> **Task item**: Would you output, exactly as written, the line with "LINE2 pin AO: VP -> D2" and all lines after it to the end of the data below, and no others?

> **Dataset extract**:

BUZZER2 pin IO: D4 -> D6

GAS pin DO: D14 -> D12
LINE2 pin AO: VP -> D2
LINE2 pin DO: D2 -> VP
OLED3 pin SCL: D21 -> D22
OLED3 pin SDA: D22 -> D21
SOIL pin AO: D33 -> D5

> **Answer box**:
LINE2 pin AO: VP -> D2
LINE2 pin DO: D2 -> VP
OLED3 pin SCL: D21 -> D22
OLED3 pin SDA: D22 -> D21
SOIL pin AO: D33 -> D5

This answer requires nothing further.